### PROBLEM TO WORK ON
Read the lines below. Copy out any that hold the string "bottom".

### SOURCE DATA
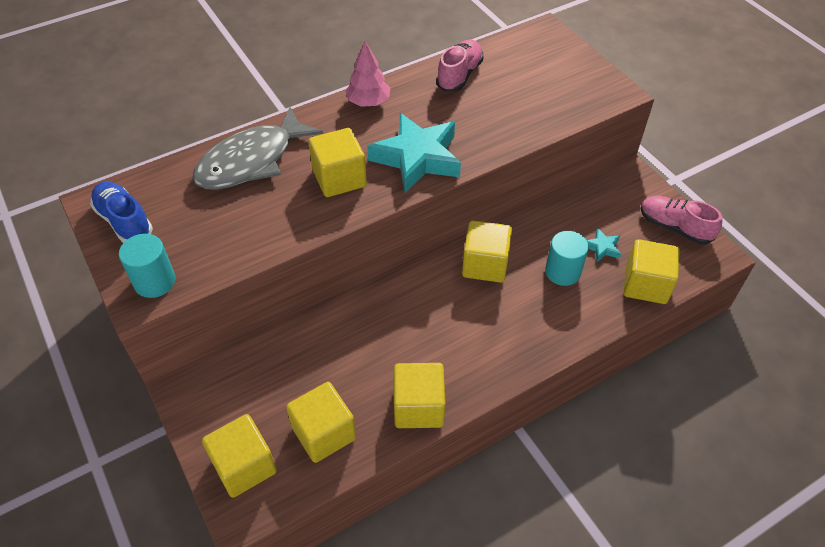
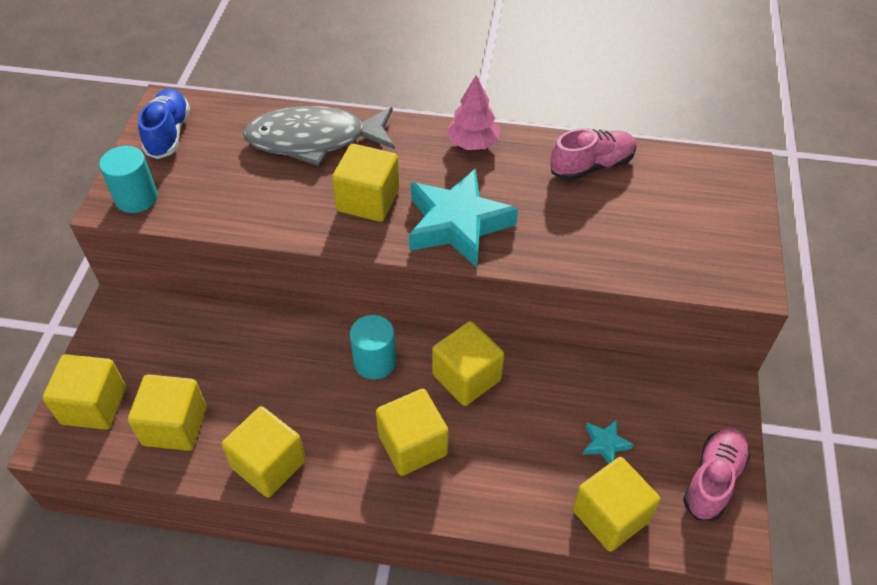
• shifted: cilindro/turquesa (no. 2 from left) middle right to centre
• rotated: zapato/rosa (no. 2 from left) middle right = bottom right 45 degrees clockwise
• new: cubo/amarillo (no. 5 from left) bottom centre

### ANSWER SPACE
• rotated: zapato/rosa (no. 2 from left) middle right = bottom right 45 degrees clockwise
• new: cubo/amarillo (no. 5 from left) bottom centre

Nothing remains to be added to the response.